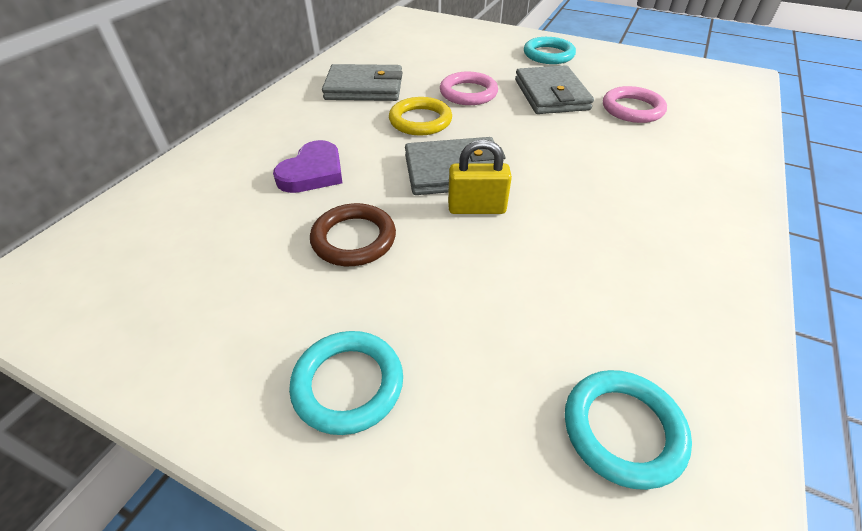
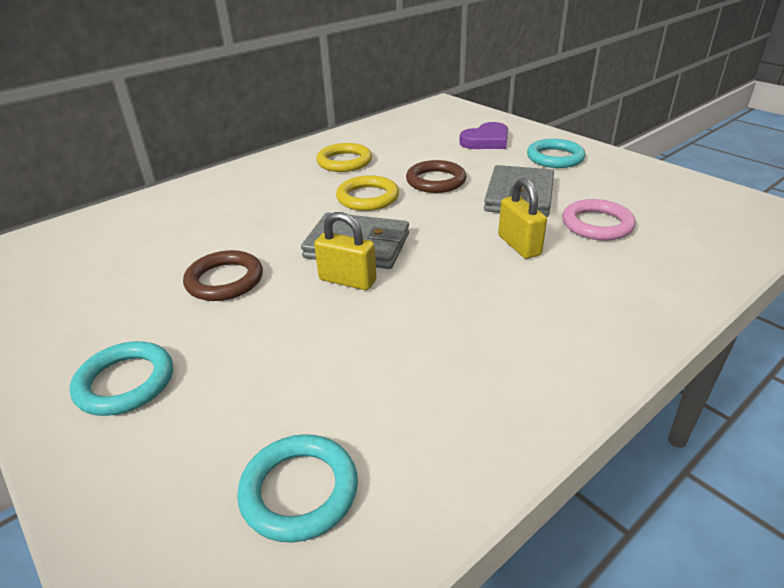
camera: 25 degrees right, 10 degrees down
(313, 172) = (240, 222): purple heart -> purple heart (486, 141)
(364, 88) = (344, 162): grey wallet -> yellow ring
(468, 93) = (436, 181): pink ring -> brown ring
(591, 140) = (519, 245): none -> yellow padlock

◆ Work item
Only lines that include "yellow" belong in the answer; copy all of them from the listing.

◆ Answer to this problem
(364, 88) = (344, 162): grey wallet -> yellow ring
(591, 140) = (519, 245): none -> yellow padlock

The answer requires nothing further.